[Problem details]
Except for the pictures, retype the records that follow exactly.

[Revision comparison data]
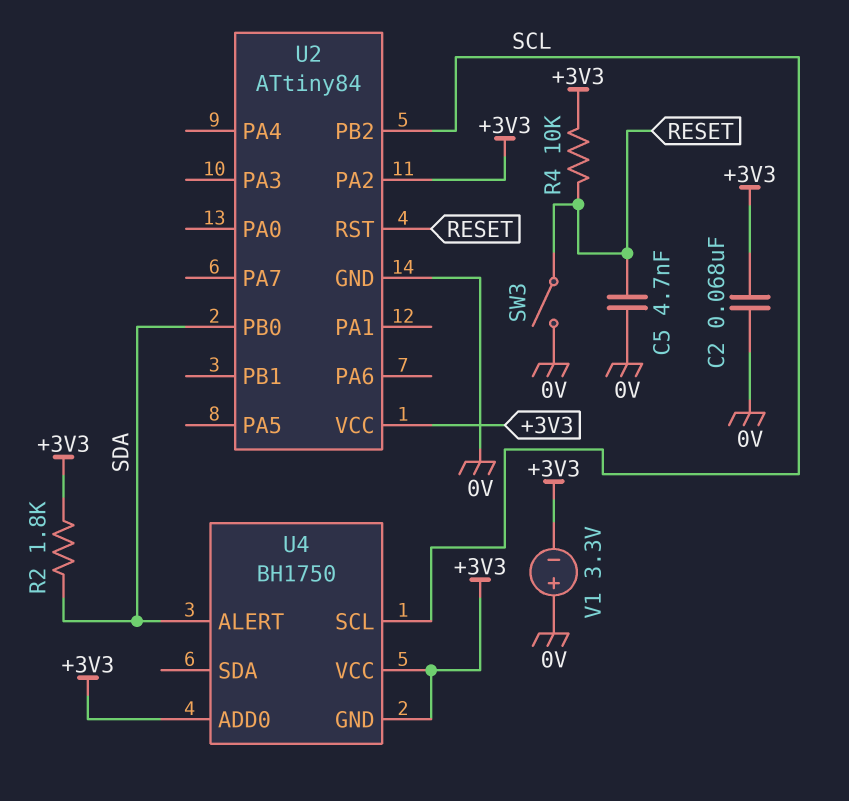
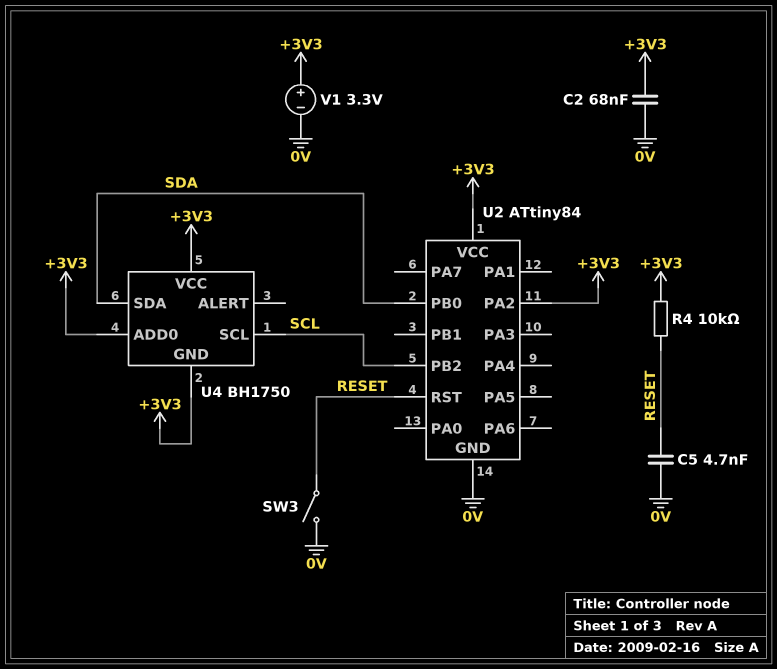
R2: 1.8k (+3V3, SDA) -> none
U4 pin ALERT: SDA -> none
U4 pin SDA: none -> SDA
V1: 3.3V (plus 0V, minus +3V3) -> 3.3V (plus +3V3, minus 0V)

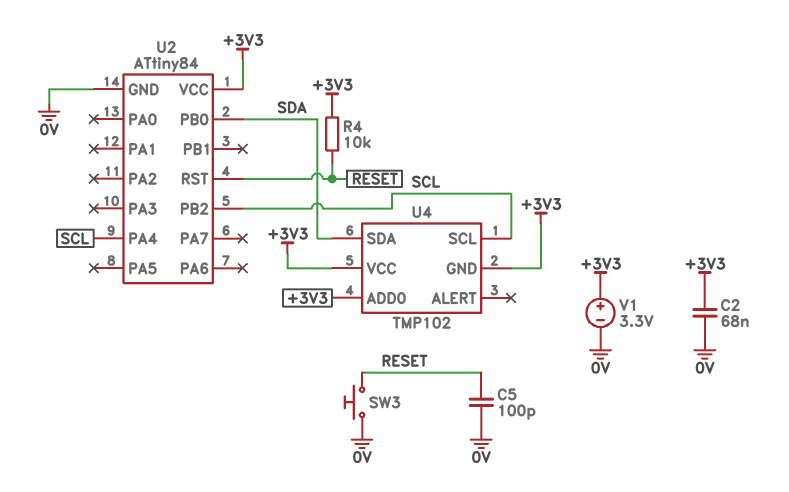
C5: 4.7nF (0V, RESET) -> 100pF (0V, RESET)
SW3: switch (0V, RESET) -> button (0V, RESET)
U2 pin PA2: +3V3 -> none
U2 pin PA4: none -> SCL
U4: BH1750 -> TMP102

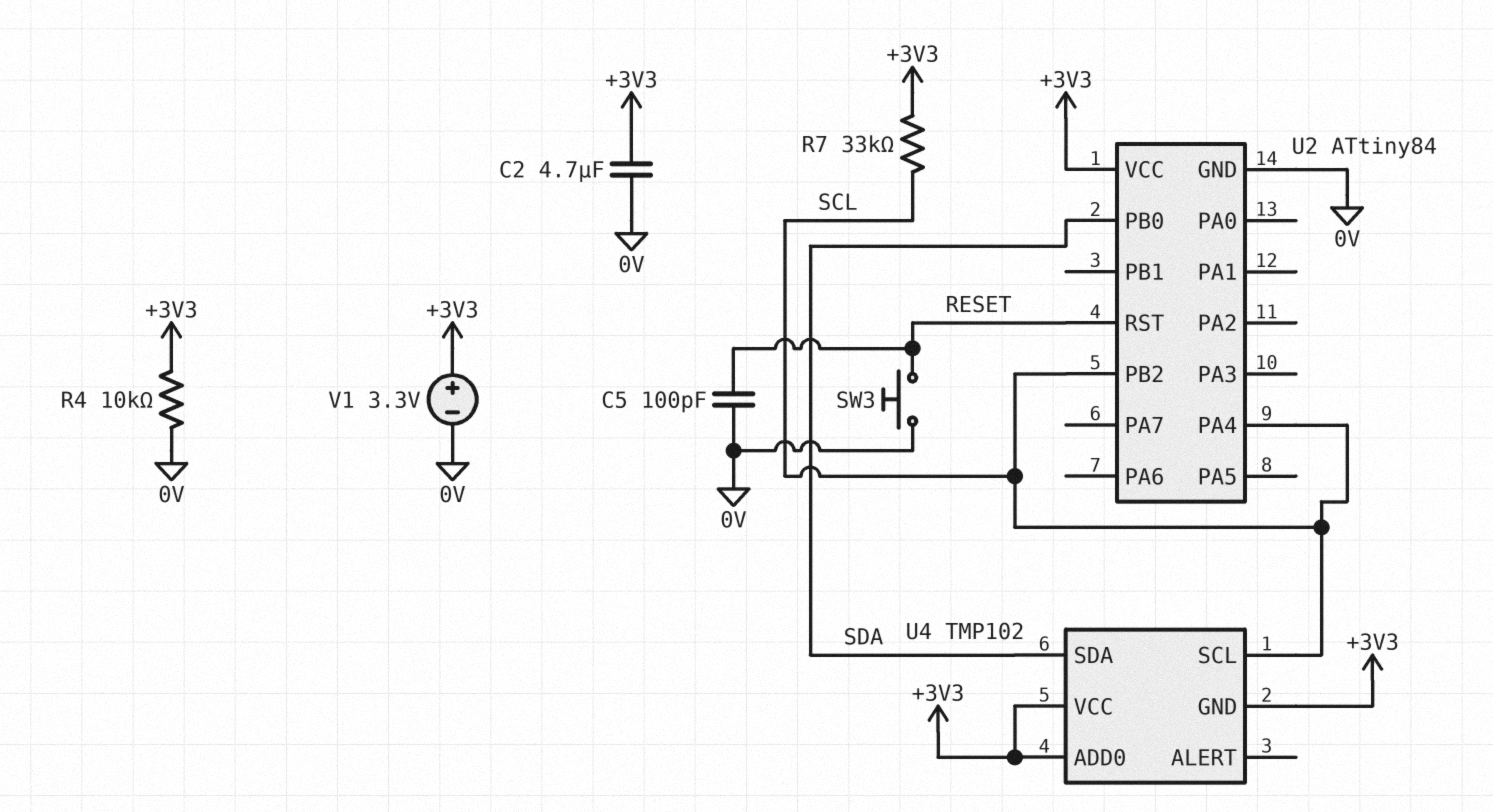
C2: 68nF (+3V3, 0V) -> 4.7uF (+3V3, 0V)
R4: 10k (+3V3, RESET) -> 10k (+3V3, 0V)
R7: none -> 33k (+3V3, SCL)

[Response below]
R2: 1.8k (+3V3, SDA) -> none
U4 pin ALERT: SDA -> none
U4 pin SDA: none -> SDA
V1: 3.3V (plus 0V, minus +3V3) -> 3.3V (plus +3V3, minus 0V)

C5: 4.7nF (0V, RESET) -> 100pF (0V, RESET)
SW3: switch (0V, RESET) -> button (0V, RESET)
U2 pin PA2: +3V3 -> none
U2 pin PA4: none -> SCL
U4: BH1750 -> TMP102

C2: 68nF (+3V3, 0V) -> 4.7uF (+3V3, 0V)
R4: 10k (+3V3, RESET) -> 10k (+3V3, 0V)
R7: none -> 33k (+3V3, SCL)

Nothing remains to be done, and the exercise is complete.